#### The records

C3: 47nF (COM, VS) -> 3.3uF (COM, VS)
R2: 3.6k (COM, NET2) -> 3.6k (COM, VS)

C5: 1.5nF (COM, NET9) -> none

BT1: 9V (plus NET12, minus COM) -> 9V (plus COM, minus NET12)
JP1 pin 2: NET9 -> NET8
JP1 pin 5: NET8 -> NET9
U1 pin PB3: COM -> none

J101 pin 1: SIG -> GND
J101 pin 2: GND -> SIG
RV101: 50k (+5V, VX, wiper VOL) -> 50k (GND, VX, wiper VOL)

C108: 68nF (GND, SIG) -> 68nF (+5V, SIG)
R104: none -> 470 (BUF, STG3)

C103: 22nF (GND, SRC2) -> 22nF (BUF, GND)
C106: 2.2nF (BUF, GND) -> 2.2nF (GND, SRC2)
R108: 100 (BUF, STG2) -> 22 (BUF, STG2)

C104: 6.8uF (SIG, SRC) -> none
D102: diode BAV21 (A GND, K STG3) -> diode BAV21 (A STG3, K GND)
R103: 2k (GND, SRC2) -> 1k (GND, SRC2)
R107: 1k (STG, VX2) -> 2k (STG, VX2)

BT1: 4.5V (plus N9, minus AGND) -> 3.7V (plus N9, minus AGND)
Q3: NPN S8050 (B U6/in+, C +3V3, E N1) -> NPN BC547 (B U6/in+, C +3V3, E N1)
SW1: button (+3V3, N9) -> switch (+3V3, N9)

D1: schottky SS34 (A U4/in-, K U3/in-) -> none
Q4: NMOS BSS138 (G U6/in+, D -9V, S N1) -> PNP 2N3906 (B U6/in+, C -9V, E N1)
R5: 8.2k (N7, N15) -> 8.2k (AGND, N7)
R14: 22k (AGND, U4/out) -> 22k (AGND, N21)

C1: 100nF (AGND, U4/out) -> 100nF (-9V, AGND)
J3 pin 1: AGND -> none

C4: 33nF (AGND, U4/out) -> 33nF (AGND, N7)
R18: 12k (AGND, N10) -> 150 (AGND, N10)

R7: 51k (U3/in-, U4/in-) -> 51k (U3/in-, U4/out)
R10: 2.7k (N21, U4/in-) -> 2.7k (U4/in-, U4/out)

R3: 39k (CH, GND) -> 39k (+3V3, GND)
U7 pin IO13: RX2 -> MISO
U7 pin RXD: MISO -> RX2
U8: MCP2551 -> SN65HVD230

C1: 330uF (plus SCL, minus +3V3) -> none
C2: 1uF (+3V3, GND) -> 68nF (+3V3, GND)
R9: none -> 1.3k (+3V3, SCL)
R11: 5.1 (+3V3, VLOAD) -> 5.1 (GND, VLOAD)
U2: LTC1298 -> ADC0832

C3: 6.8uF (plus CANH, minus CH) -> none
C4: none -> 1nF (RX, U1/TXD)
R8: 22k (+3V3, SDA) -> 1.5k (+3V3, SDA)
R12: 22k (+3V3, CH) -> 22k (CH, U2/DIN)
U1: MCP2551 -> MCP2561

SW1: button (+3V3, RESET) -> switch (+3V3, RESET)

########

What the exercise asks: After locating the line that contains "BT1: 4.5V (plus", please copy exactly every line from the start of the records through it, and nothing else.

Written solution:
C3: 47nF (COM, VS) -> 3.3uF (COM, VS)
R2: 3.6k (COM, NET2) -> 3.6k (COM, VS)

C5: 1.5nF (COM, NET9) -> none

BT1: 9V (plus NET12, minus COM) -> 9V (plus COM, minus NET12)
JP1 pin 2: NET9 -> NET8
JP1 pin 5: NET8 -> NET9
U1 pin PB3: COM -> none

J101 pin 1: SIG -> GND
J101 pin 2: GND -> SIG
RV101: 50k (+5V, VX, wiper VOL) -> 50k (GND, VX, wiper VOL)

C108: 68nF (GND, SIG) -> 68nF (+5V, SIG)
R104: none -> 470 (BUF, STG3)

C103: 22nF (GND, SRC2) -> 22nF (BUF, GND)
C106: 2.2nF (BUF, GND) -> 2.2nF (GND, SRC2)
R108: 100 (BUF, STG2) -> 22 (BUF, STG2)

C104: 6.8uF (SIG, SRC) -> none
D102: diode BAV21 (A GND, K STG3) -> diode BAV21 (A STG3, K GND)
R103: 2k (GND, SRC2) -> 1k (GND, SRC2)
R107: 1k (STG, VX2) -> 2k (STG, VX2)

BT1: 4.5V (plus N9, minus AGND) -> 3.7V (plus N9, minus AGND)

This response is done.